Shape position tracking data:

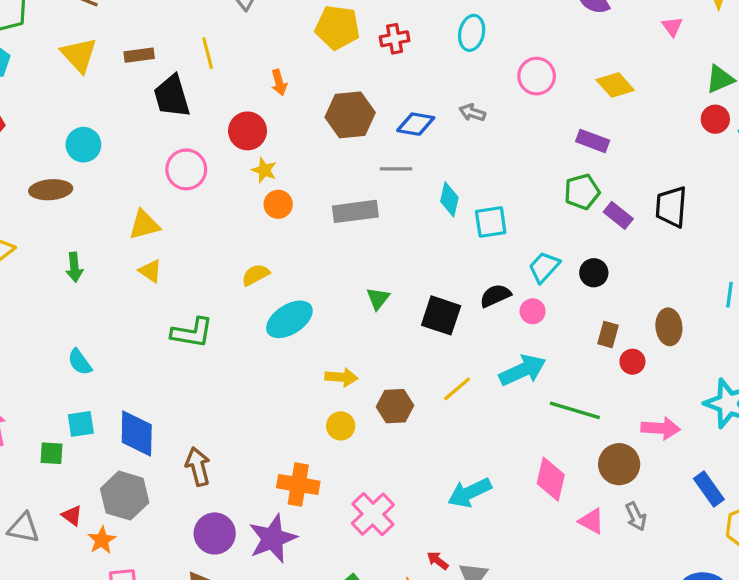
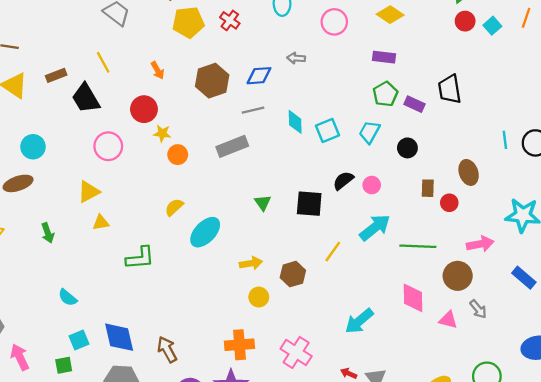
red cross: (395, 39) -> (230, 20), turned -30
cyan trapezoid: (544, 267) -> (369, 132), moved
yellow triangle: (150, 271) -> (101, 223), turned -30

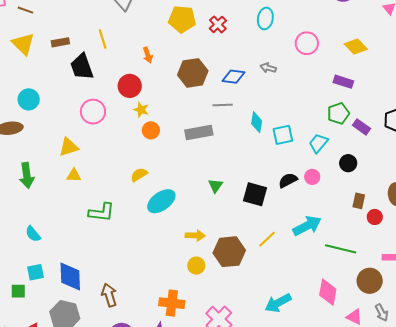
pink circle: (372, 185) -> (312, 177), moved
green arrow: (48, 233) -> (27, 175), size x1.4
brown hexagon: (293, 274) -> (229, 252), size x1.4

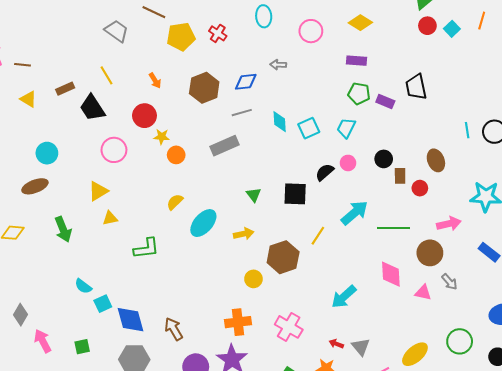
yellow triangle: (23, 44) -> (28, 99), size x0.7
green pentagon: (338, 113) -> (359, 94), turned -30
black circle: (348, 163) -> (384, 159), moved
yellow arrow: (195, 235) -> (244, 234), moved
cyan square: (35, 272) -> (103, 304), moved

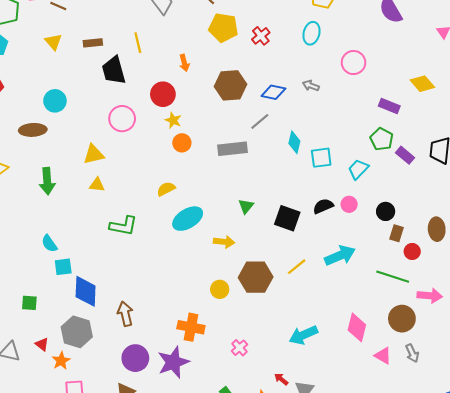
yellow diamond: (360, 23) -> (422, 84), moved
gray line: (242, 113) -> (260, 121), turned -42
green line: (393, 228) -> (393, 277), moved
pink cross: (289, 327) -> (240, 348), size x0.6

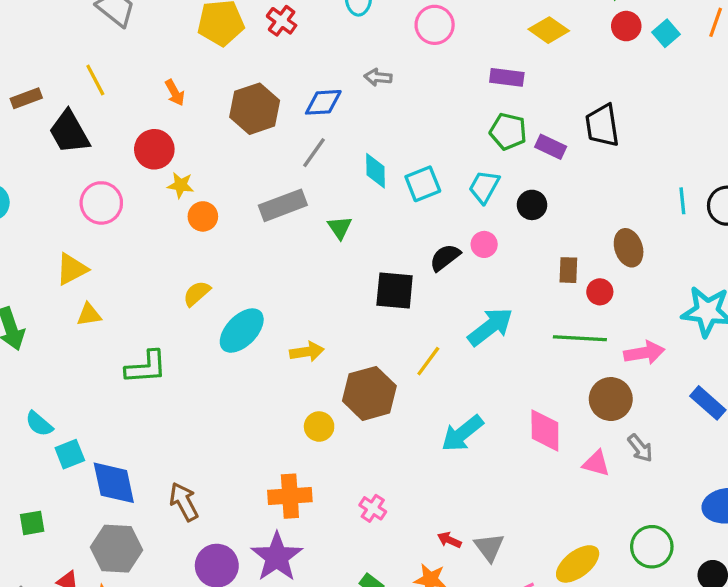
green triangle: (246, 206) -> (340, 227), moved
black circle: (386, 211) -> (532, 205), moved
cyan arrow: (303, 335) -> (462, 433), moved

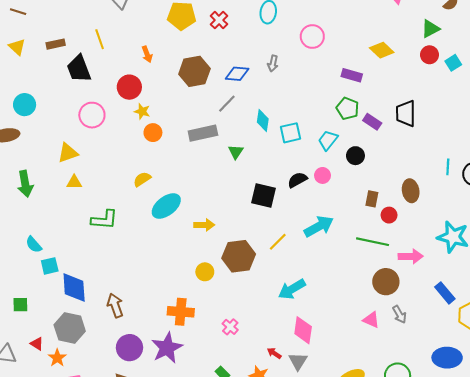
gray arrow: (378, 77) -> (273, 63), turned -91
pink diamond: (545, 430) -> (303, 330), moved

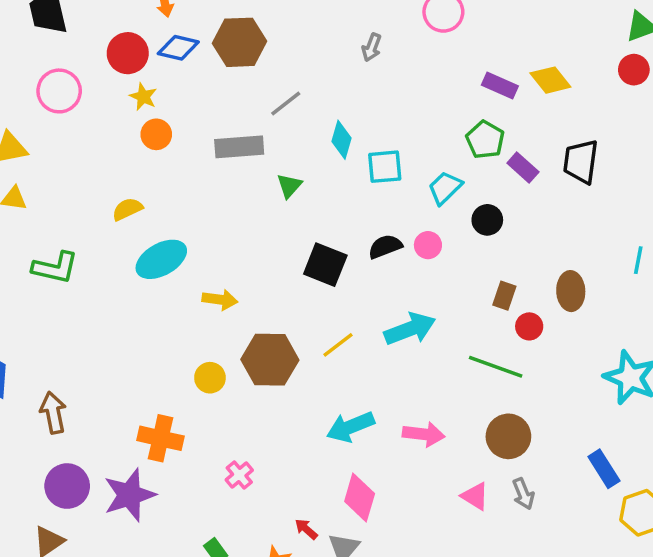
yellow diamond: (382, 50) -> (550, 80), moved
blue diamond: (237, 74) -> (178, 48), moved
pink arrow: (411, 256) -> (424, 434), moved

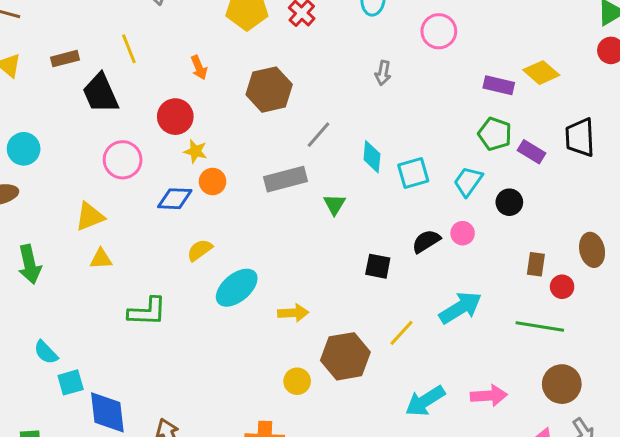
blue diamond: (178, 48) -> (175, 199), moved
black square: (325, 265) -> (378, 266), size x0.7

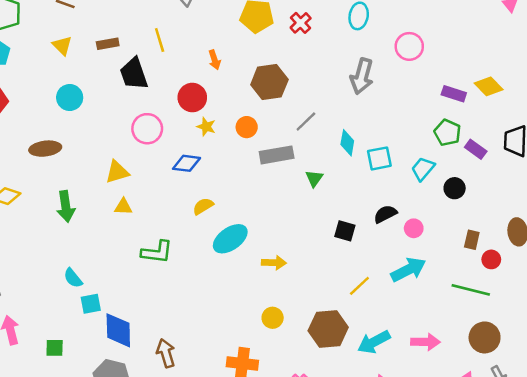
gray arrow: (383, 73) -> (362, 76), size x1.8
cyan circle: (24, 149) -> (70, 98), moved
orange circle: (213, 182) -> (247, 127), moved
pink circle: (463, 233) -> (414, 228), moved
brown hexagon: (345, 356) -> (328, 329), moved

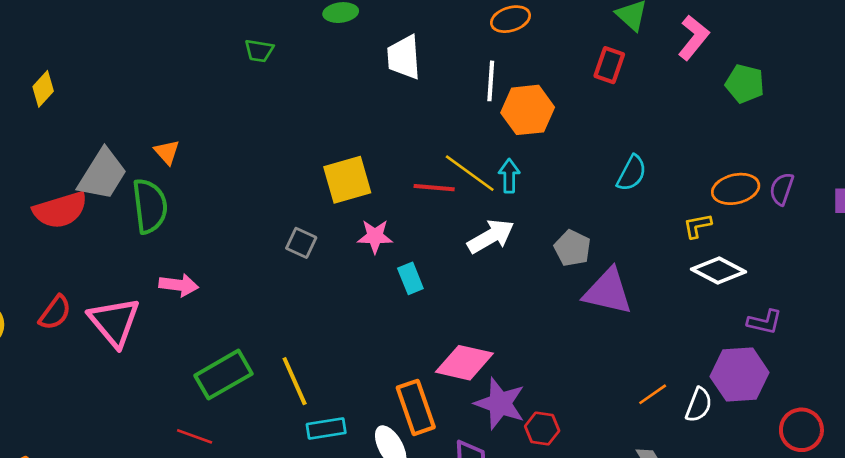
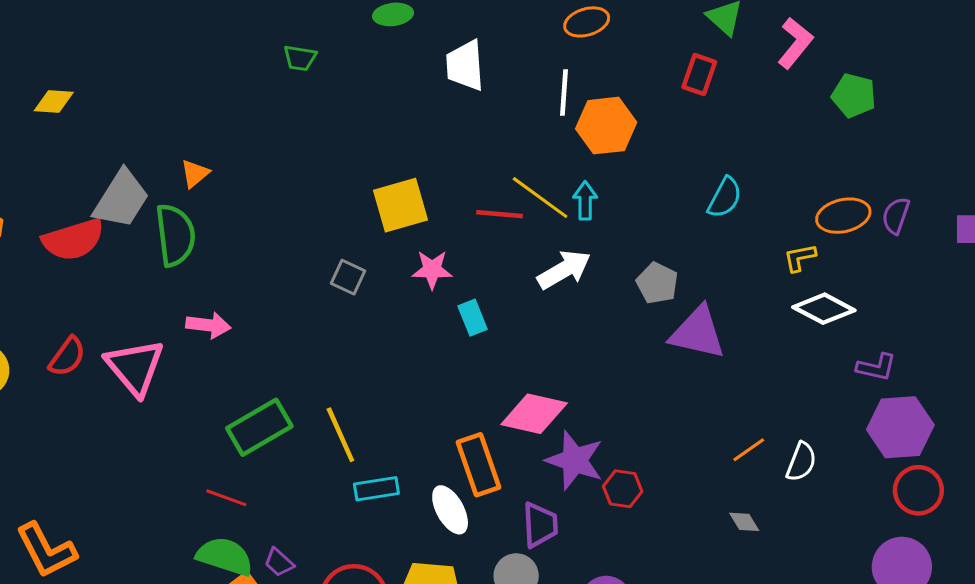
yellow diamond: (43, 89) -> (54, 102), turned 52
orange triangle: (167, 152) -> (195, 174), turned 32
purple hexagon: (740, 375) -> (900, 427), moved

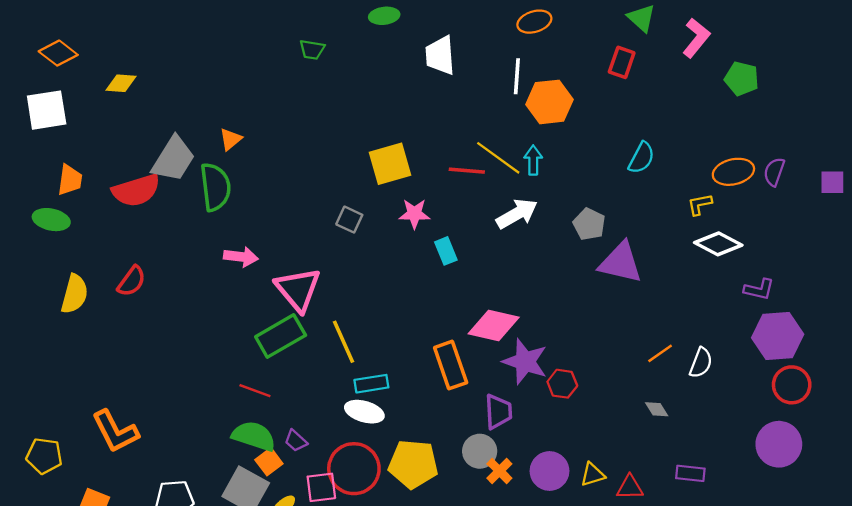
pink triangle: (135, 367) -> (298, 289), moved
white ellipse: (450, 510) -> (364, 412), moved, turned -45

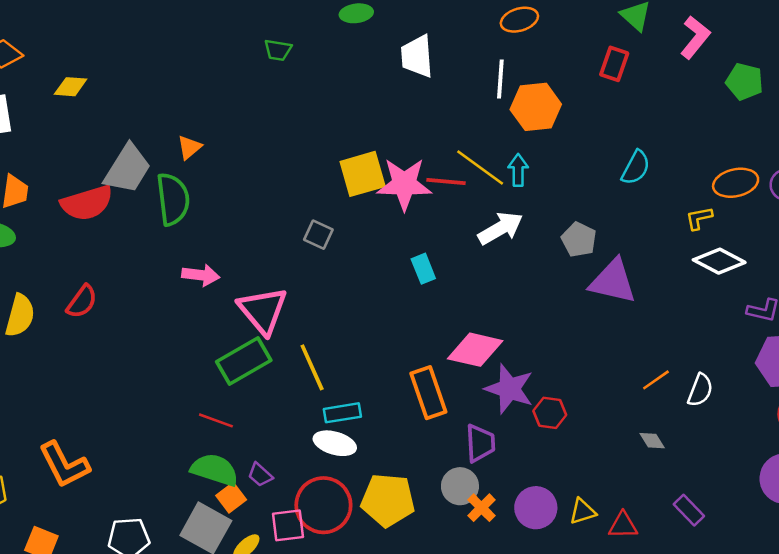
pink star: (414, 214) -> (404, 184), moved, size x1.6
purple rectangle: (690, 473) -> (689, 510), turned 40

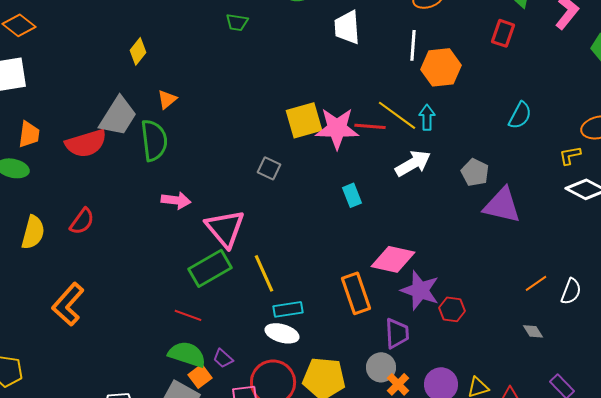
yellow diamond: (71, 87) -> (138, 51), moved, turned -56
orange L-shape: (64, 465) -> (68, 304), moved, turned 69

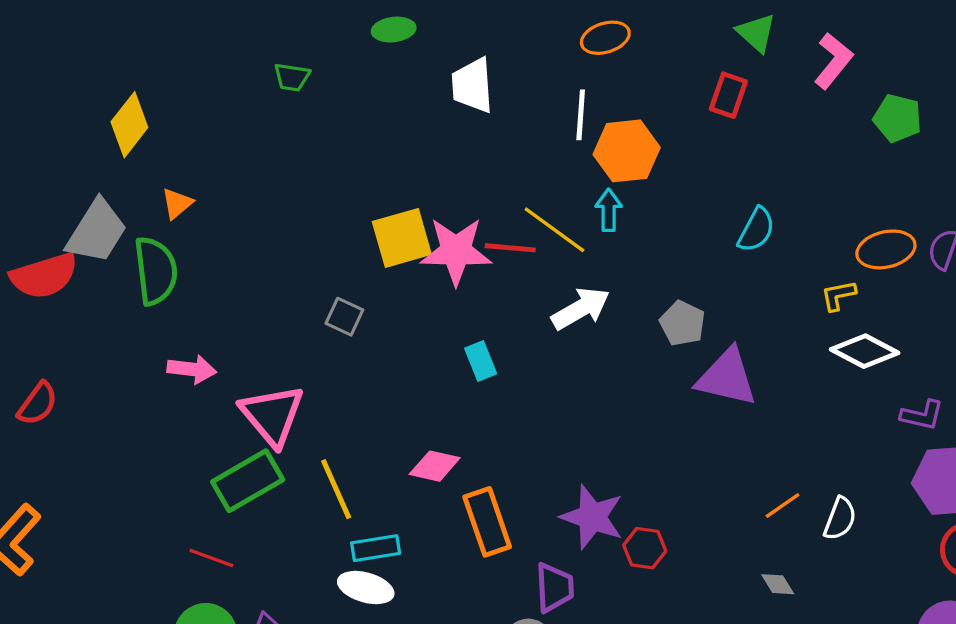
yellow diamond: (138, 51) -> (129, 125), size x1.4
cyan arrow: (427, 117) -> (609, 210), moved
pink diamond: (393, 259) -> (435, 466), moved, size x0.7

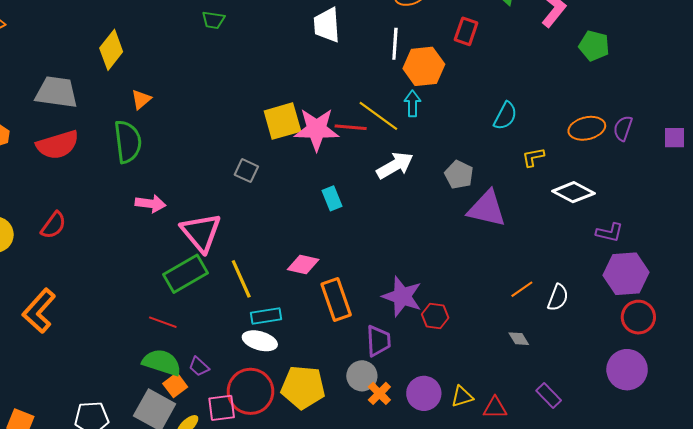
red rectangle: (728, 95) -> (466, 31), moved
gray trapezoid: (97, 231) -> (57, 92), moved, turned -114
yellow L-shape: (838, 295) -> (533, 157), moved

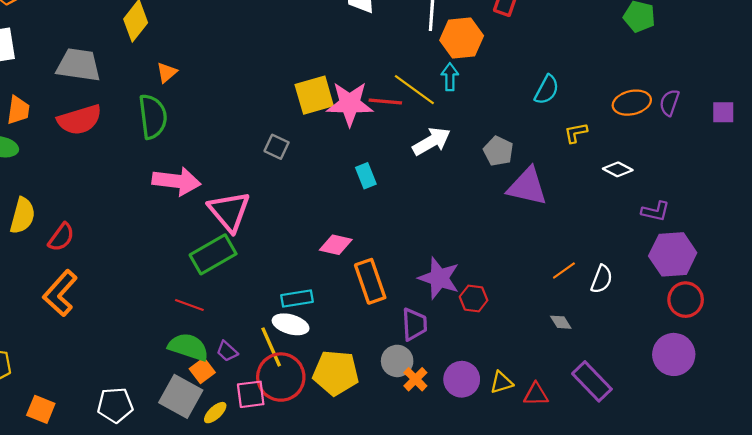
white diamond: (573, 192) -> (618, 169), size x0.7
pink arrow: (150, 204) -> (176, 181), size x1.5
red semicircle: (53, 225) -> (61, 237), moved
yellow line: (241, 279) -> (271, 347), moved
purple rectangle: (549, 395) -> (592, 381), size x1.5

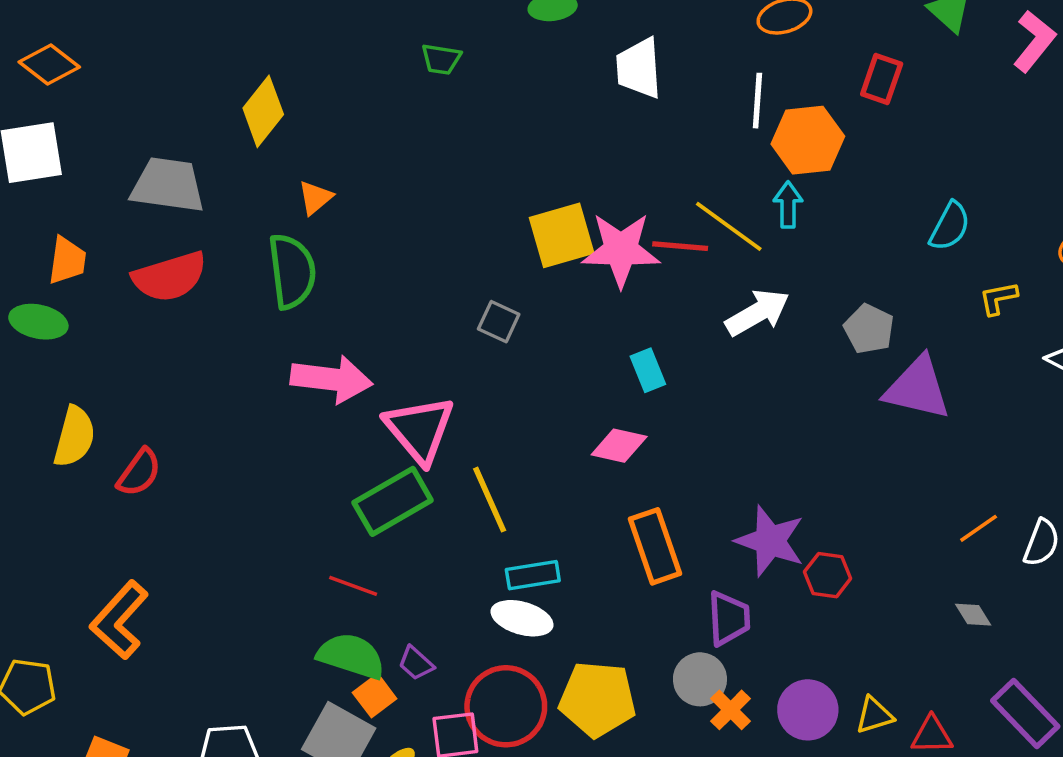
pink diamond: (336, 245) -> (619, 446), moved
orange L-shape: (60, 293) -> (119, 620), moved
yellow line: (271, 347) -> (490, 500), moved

Exercise objective:
Each of the entries above must be output exactly, with none of the pictures.

Result:
red cross: (395, 39) -> (230, 20), turned -30
cyan trapezoid: (544, 267) -> (369, 132), moved
yellow triangle: (150, 271) -> (101, 223), turned -30

pink circle: (372, 185) -> (312, 177), moved
green arrow: (48, 233) -> (27, 175), size x1.4
brown hexagon: (293, 274) -> (229, 252), size x1.4

yellow triangle: (23, 44) -> (28, 99), size x0.7
green pentagon: (338, 113) -> (359, 94), turned -30
black circle: (348, 163) -> (384, 159), moved
yellow arrow: (195, 235) -> (244, 234), moved
cyan square: (35, 272) -> (103, 304), moved

yellow diamond: (360, 23) -> (422, 84), moved
gray line: (242, 113) -> (260, 121), turned -42
green line: (393, 228) -> (393, 277), moved
pink cross: (289, 327) -> (240, 348), size x0.6

green triangle: (246, 206) -> (340, 227), moved
black circle: (386, 211) -> (532, 205), moved
cyan arrow: (303, 335) -> (462, 433), moved

gray arrow: (378, 77) -> (273, 63), turned -91
pink diamond: (545, 430) -> (303, 330), moved

yellow diamond: (382, 50) -> (550, 80), moved
blue diamond: (237, 74) -> (178, 48), moved
pink arrow: (411, 256) -> (424, 434), moved

blue diamond: (178, 48) -> (175, 199), moved
black square: (325, 265) -> (378, 266), size x0.7

gray arrow: (383, 73) -> (362, 76), size x1.8
cyan circle: (24, 149) -> (70, 98), moved
orange circle: (213, 182) -> (247, 127), moved
pink circle: (463, 233) -> (414, 228), moved
brown hexagon: (345, 356) -> (328, 329), moved

yellow diamond: (43, 89) -> (54, 102), turned 52
orange triangle: (167, 152) -> (195, 174), turned 32
purple hexagon: (740, 375) -> (900, 427), moved

pink triangle: (135, 367) -> (298, 289), moved
white ellipse: (450, 510) -> (364, 412), moved, turned -45

pink star: (414, 214) -> (404, 184), moved, size x1.6
purple rectangle: (690, 473) -> (689, 510), turned 40

yellow diamond: (71, 87) -> (138, 51), moved, turned -56
orange L-shape: (64, 465) -> (68, 304), moved, turned 69

yellow diamond: (138, 51) -> (129, 125), size x1.4
cyan arrow: (427, 117) -> (609, 210), moved
pink diamond: (393, 259) -> (435, 466), moved, size x0.7

red rectangle: (728, 95) -> (466, 31), moved
gray trapezoid: (97, 231) -> (57, 92), moved, turned -114
yellow L-shape: (838, 295) -> (533, 157), moved

white diamond: (573, 192) -> (618, 169), size x0.7
pink arrow: (150, 204) -> (176, 181), size x1.5
red semicircle: (53, 225) -> (61, 237), moved
yellow line: (241, 279) -> (271, 347), moved
purple rectangle: (549, 395) -> (592, 381), size x1.5

pink diamond: (336, 245) -> (619, 446), moved
orange L-shape: (60, 293) -> (119, 620), moved
yellow line: (271, 347) -> (490, 500), moved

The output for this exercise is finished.